_Dataset section_:
..............................

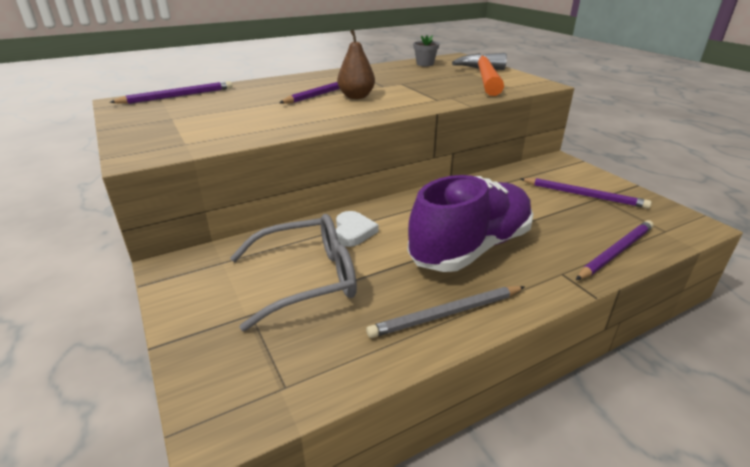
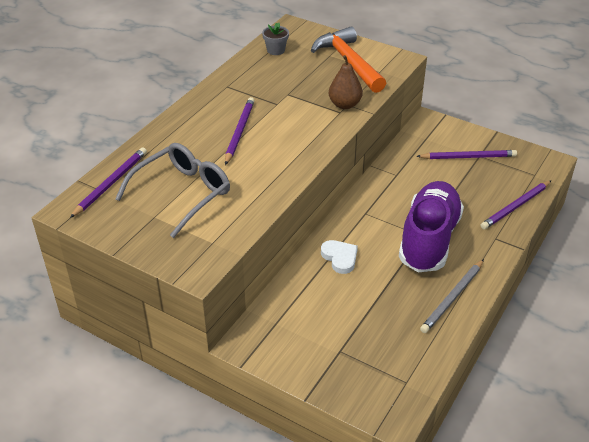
camera: 30 degrees left, 10 degrees up
(306, 279) = (348, 310): grey glasses -> grey glasses (182, 194)
(356, 97) = (272, 130): brown pear -> brown pear (344, 105)
(615, 252) = (515, 206): purple pencil -> purple pencil turned 150 degrees counterclockwise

..............................

_Activity_: Retype the data above exactly; pictures are not part of the copy.

_Reply to the exercise_:
camera: 30 degrees left, 10 degrees up
(306, 279) = (348, 310): grey glasses -> grey glasses (182, 194)
(356, 97) = (272, 130): brown pear -> brown pear (344, 105)
(615, 252) = (515, 206): purple pencil -> purple pencil turned 150 degrees counterclockwise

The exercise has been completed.